═════ Data ═════
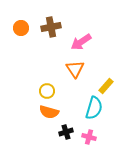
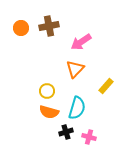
brown cross: moved 2 px left, 1 px up
orange triangle: rotated 18 degrees clockwise
cyan semicircle: moved 17 px left
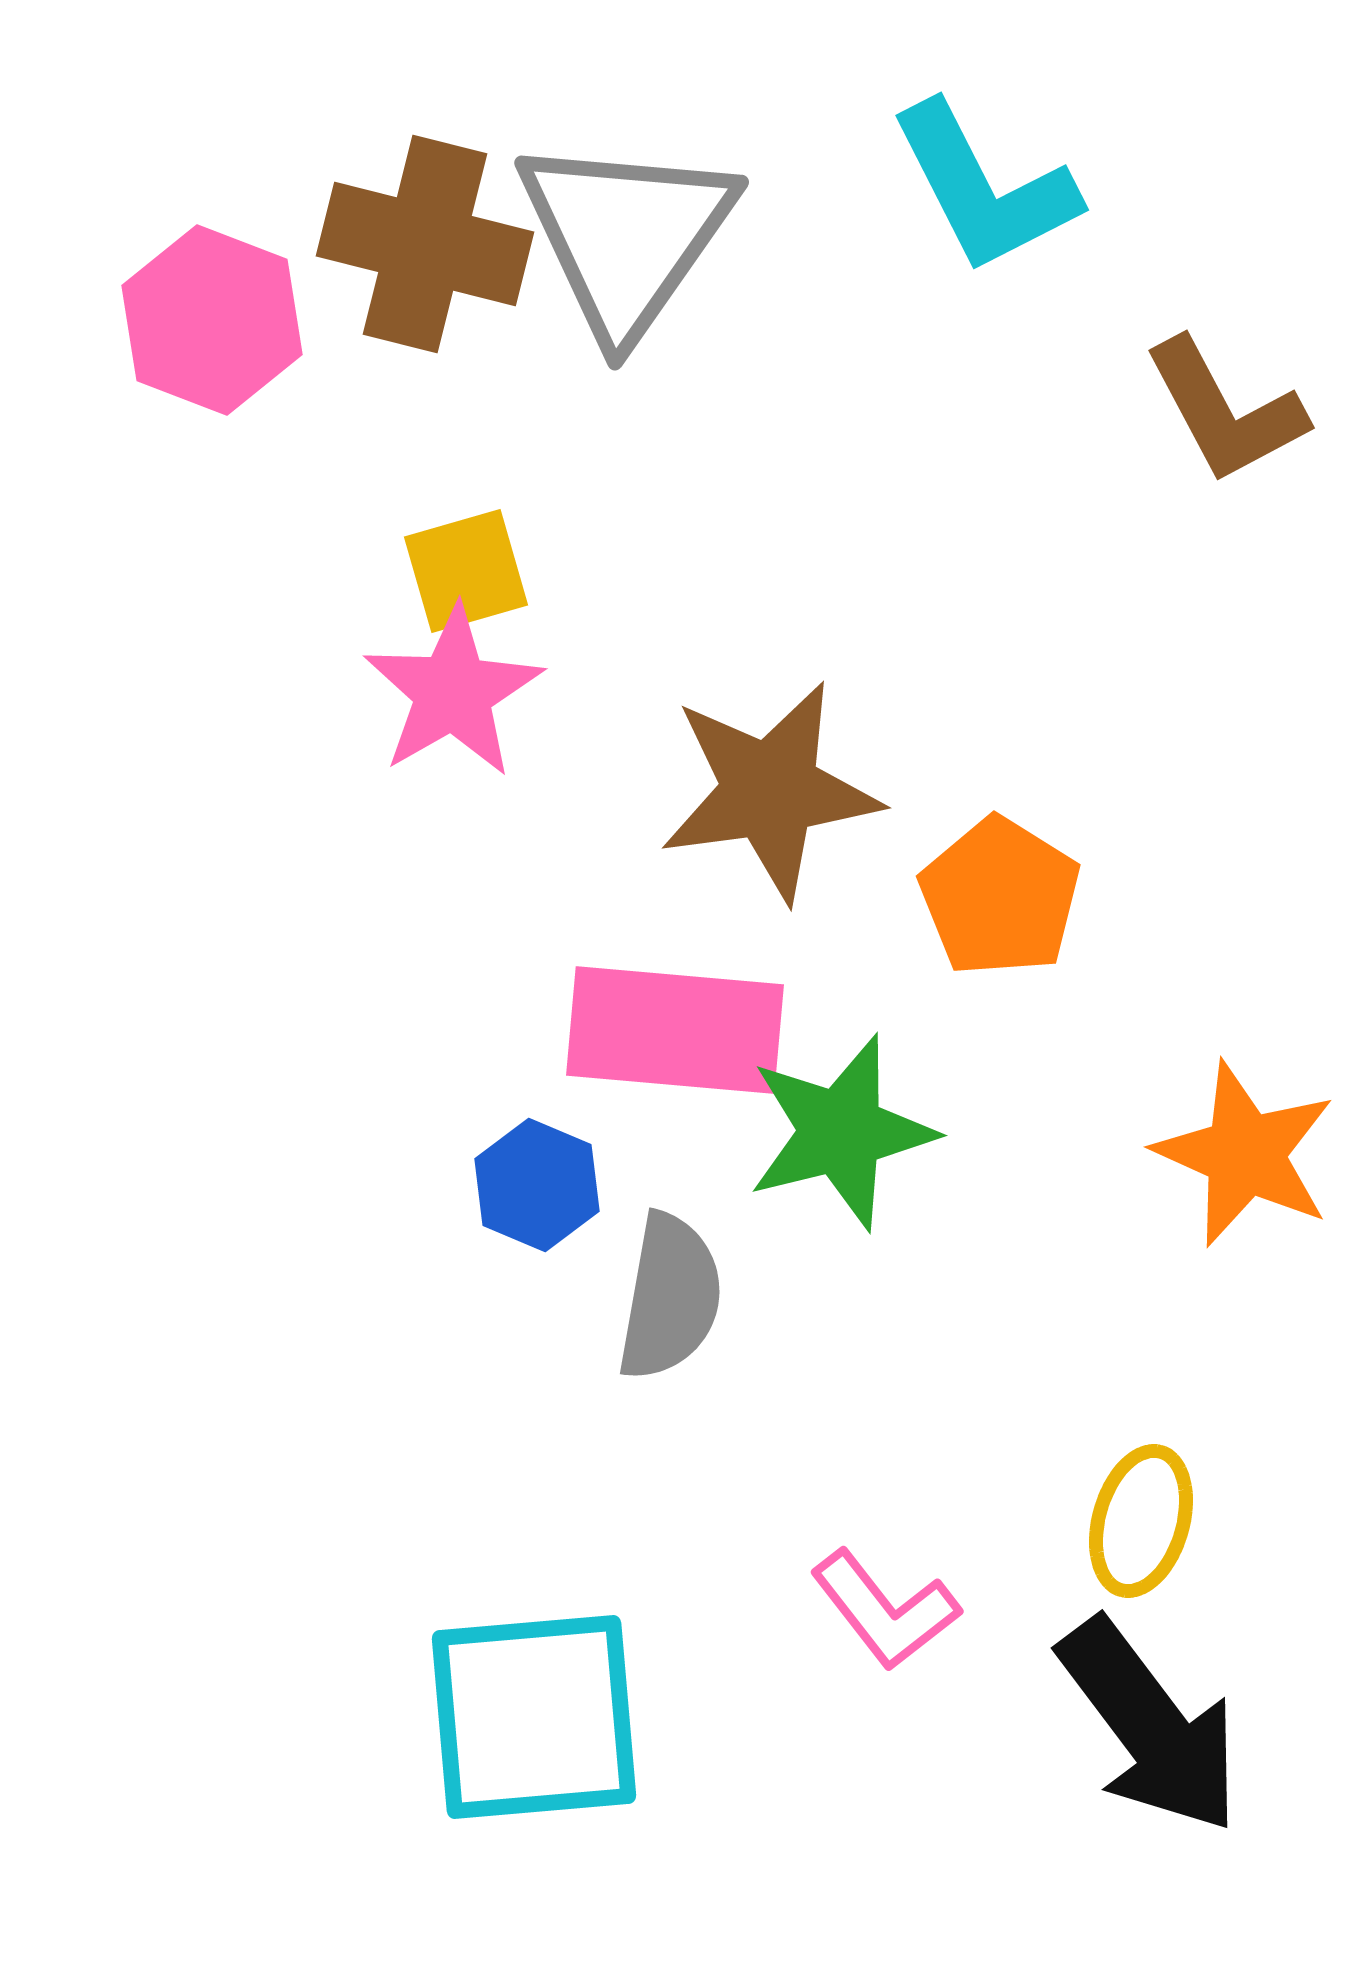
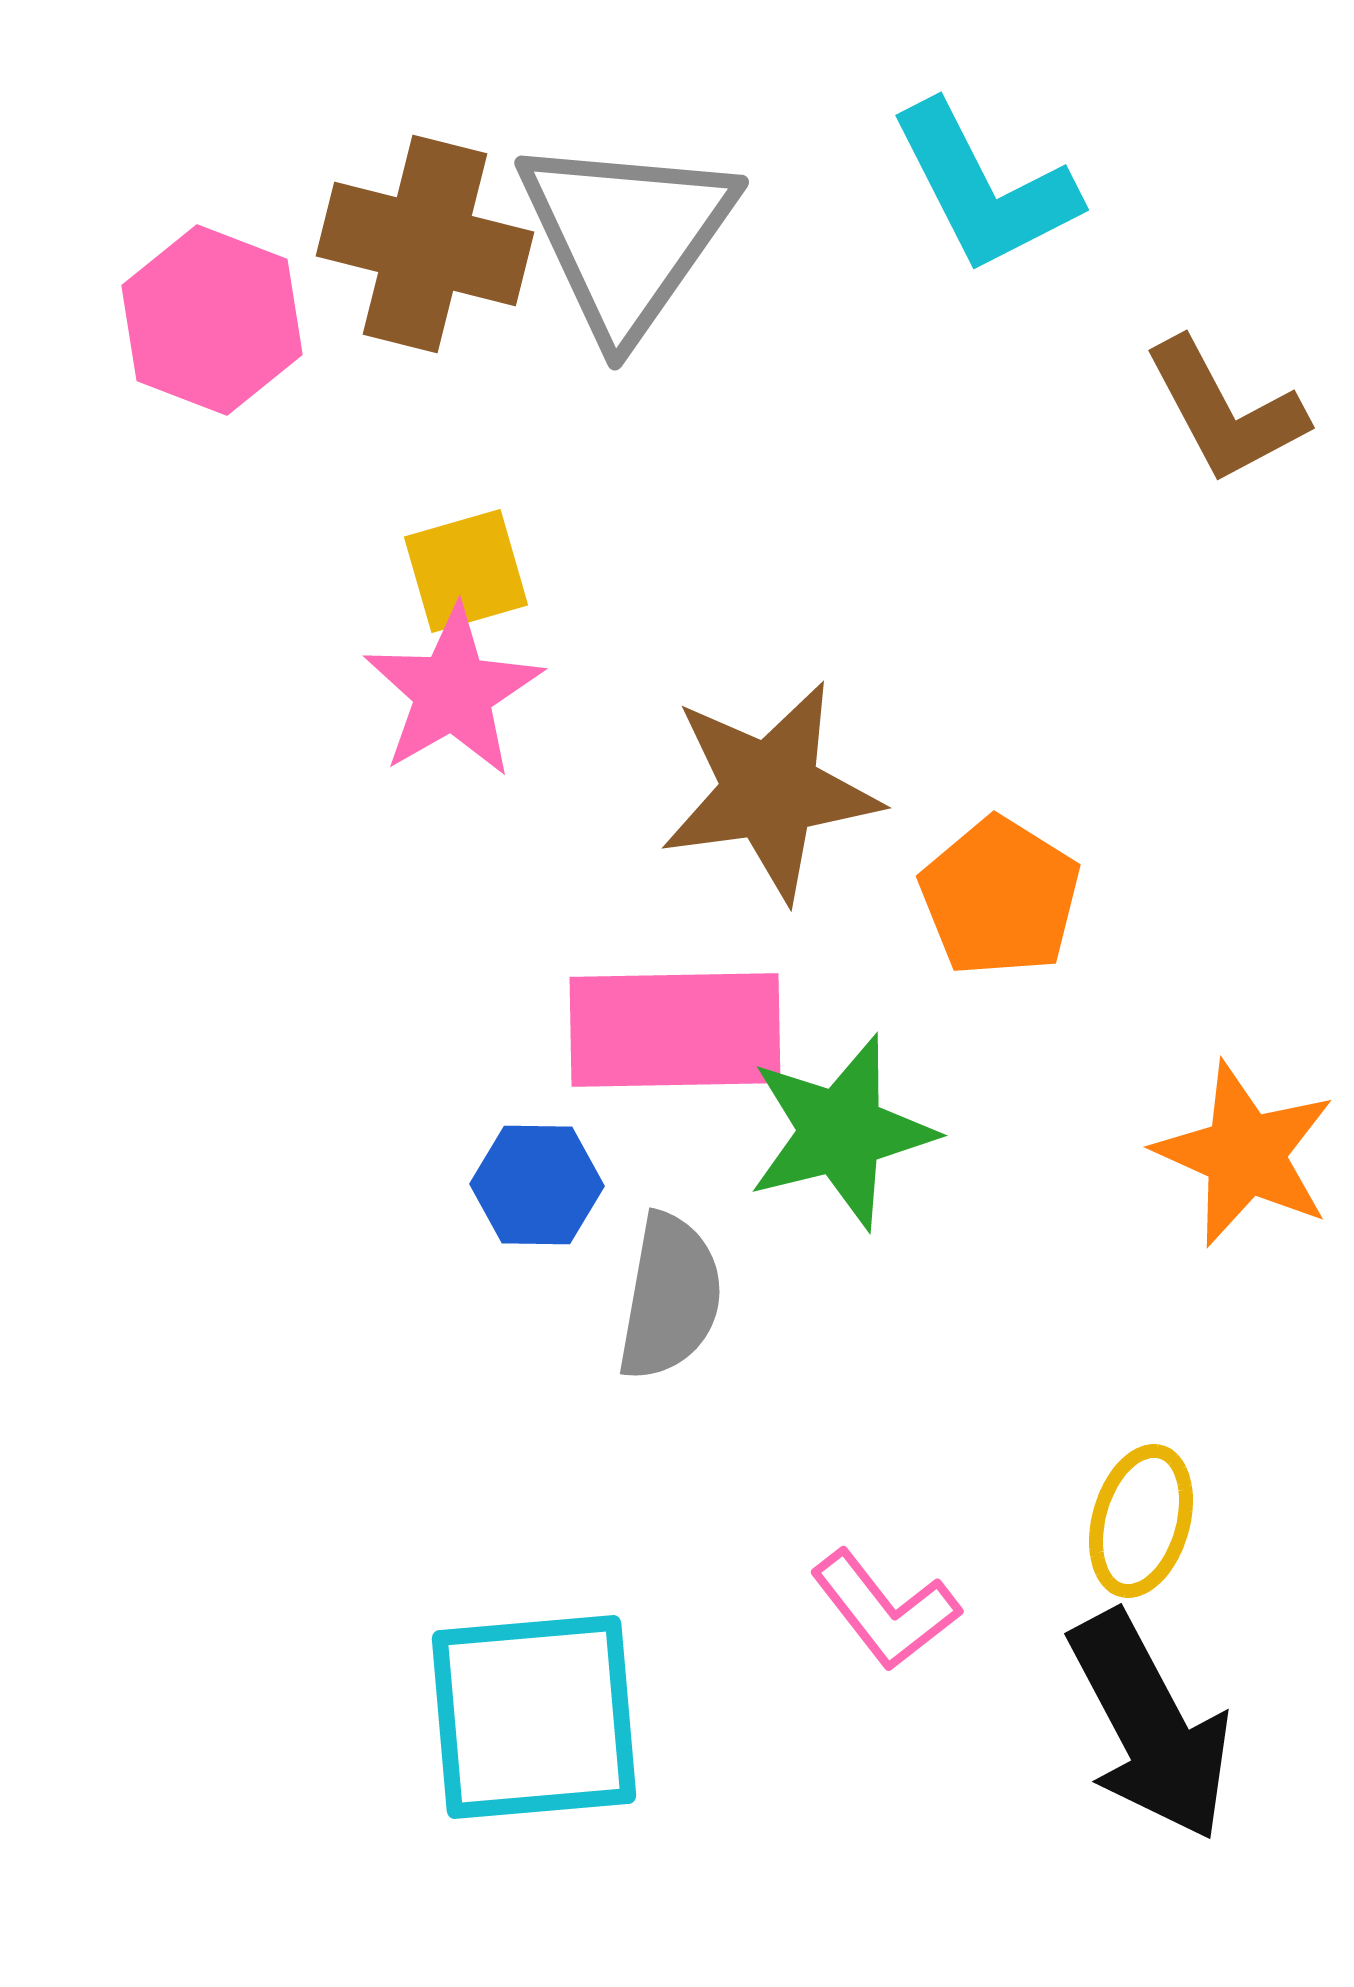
pink rectangle: rotated 6 degrees counterclockwise
blue hexagon: rotated 22 degrees counterclockwise
black arrow: rotated 9 degrees clockwise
═════
▸ Exercise directions
Reproduce every line about how a shape moved or turned, word for word, across all the items. Leave the pictures out.

▸ Solution to the problem
brown cross: moved 2 px left, 1 px up
orange triangle: rotated 18 degrees clockwise
cyan semicircle: moved 17 px left
pink rectangle: rotated 6 degrees counterclockwise
blue hexagon: rotated 22 degrees counterclockwise
black arrow: rotated 9 degrees clockwise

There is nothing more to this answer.